WHAT IS BEING ASKED » Read the data below line by line and copy each one with "none" in it.
Start of INPUT DATA
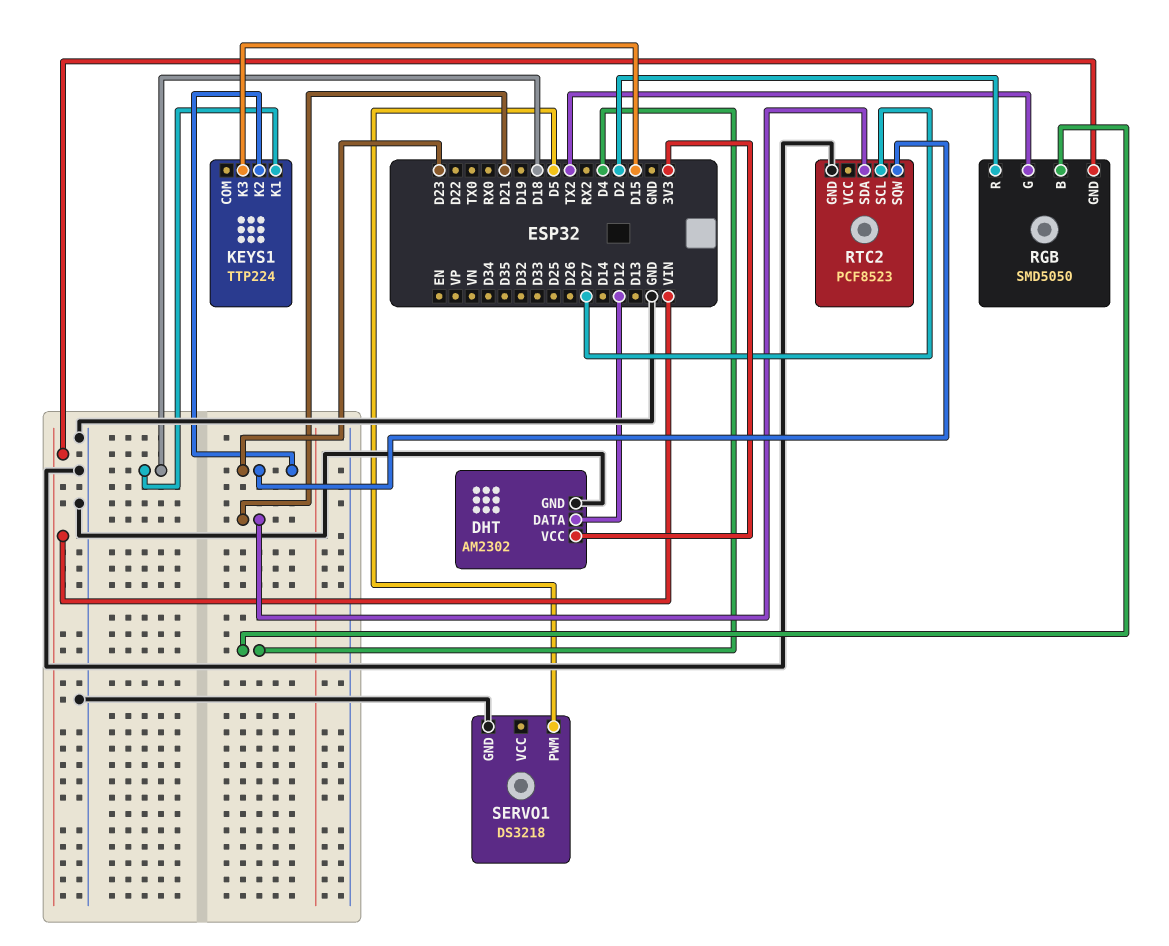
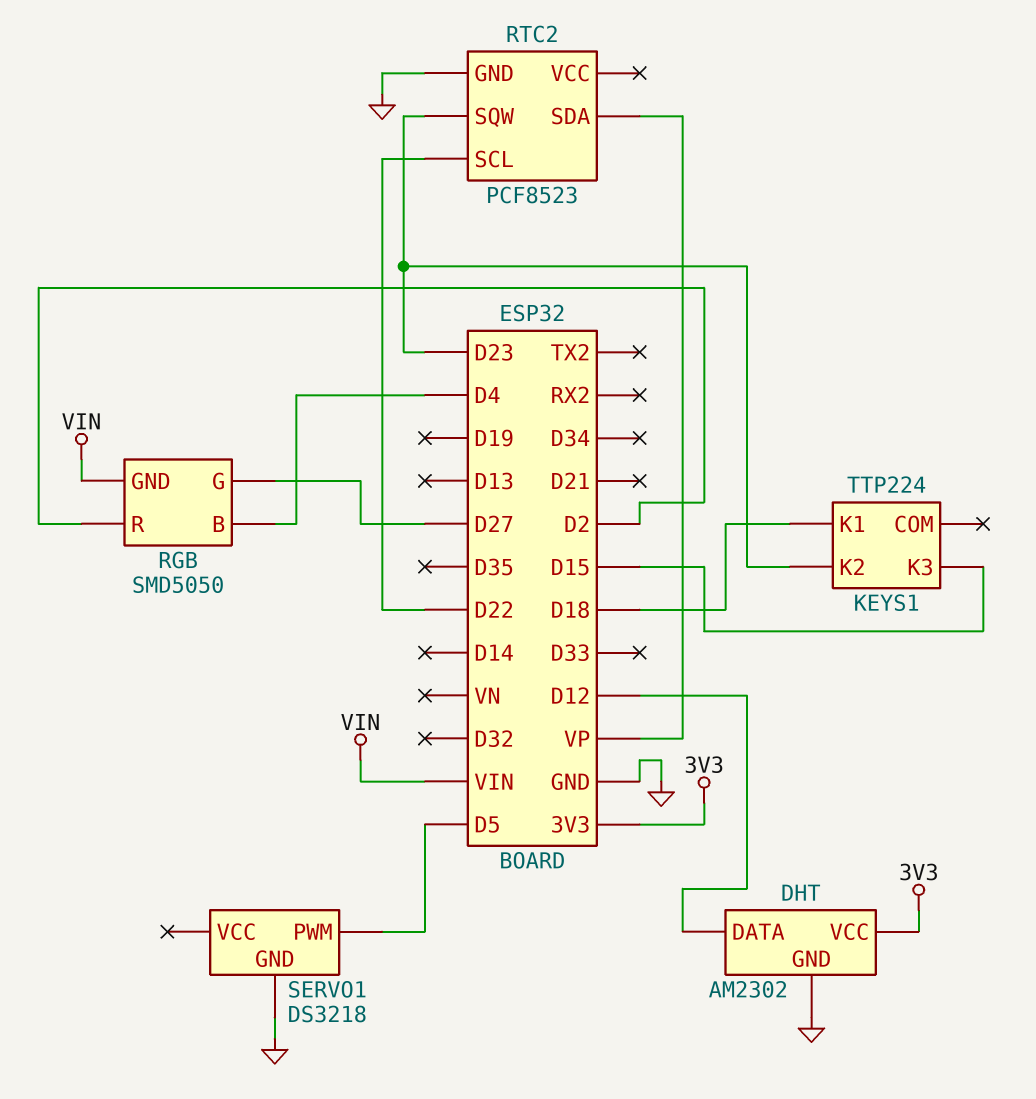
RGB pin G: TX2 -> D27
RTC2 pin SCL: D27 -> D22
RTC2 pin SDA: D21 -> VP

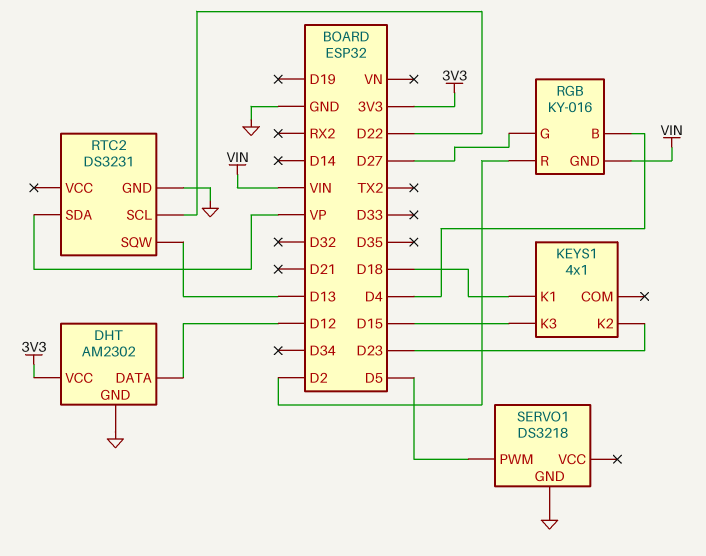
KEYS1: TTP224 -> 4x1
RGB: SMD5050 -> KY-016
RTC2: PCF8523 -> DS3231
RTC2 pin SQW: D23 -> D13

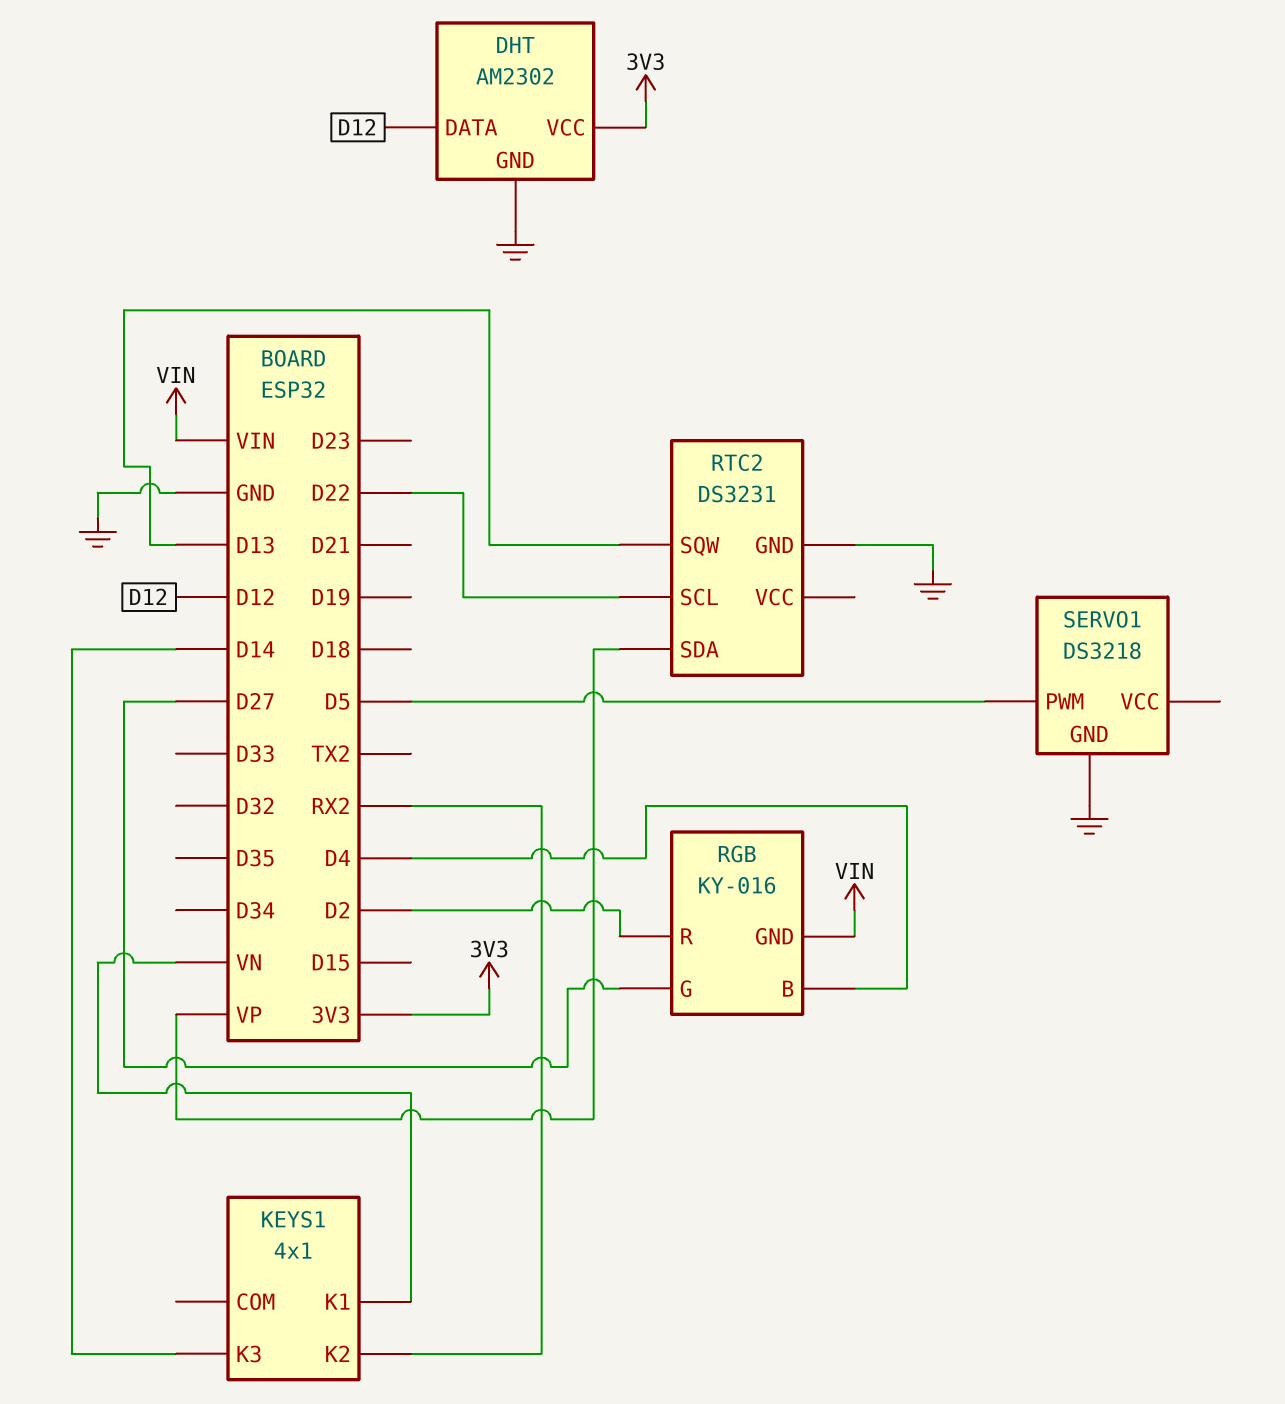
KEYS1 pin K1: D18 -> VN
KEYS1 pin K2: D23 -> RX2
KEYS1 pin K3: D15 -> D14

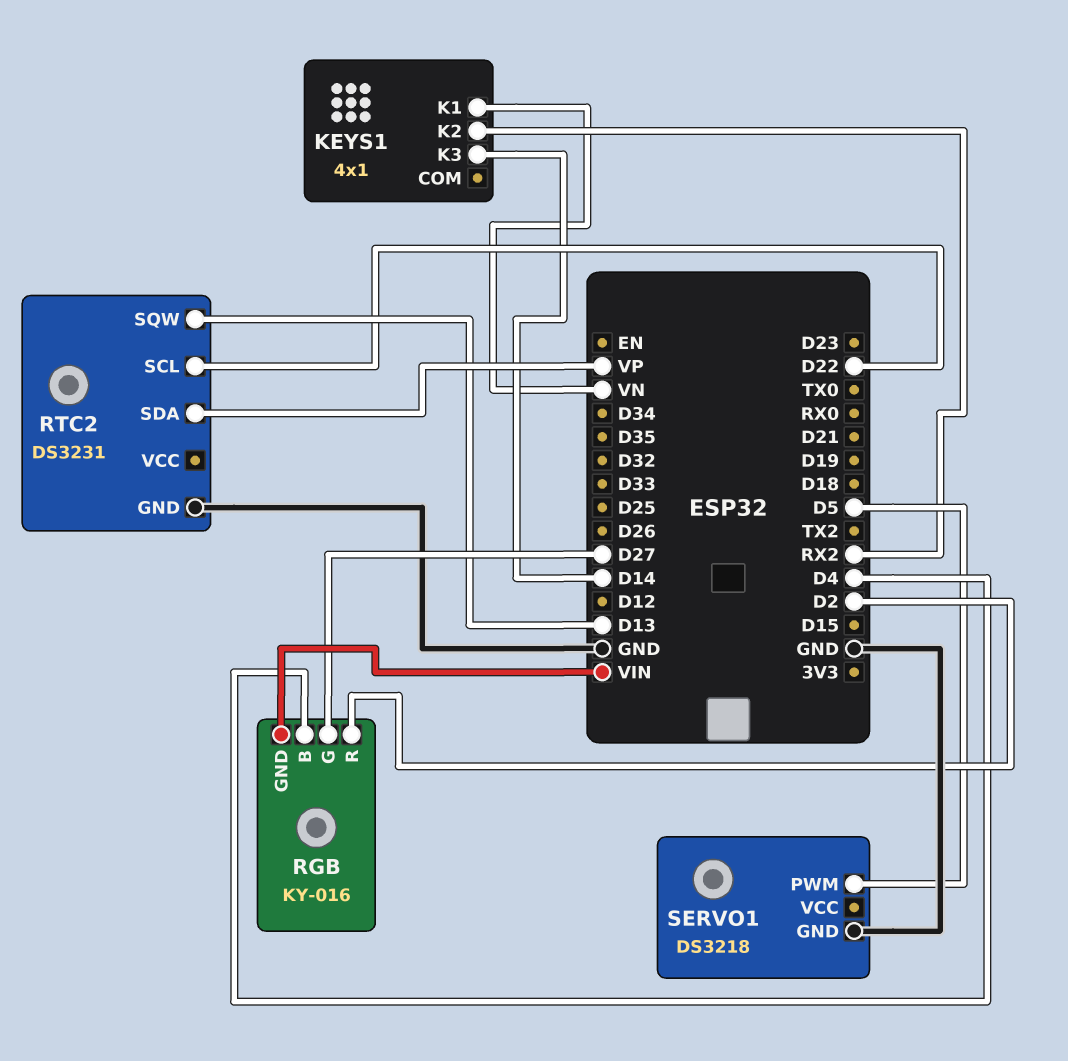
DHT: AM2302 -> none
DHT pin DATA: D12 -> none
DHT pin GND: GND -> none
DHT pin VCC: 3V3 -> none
End of INPUT DATA
RESULT OF THIS EXERCISE »
DHT: AM2302 -> none
DHT pin DATA: D12 -> none
DHT pin GND: GND -> none
DHT pin VCC: 3V3 -> none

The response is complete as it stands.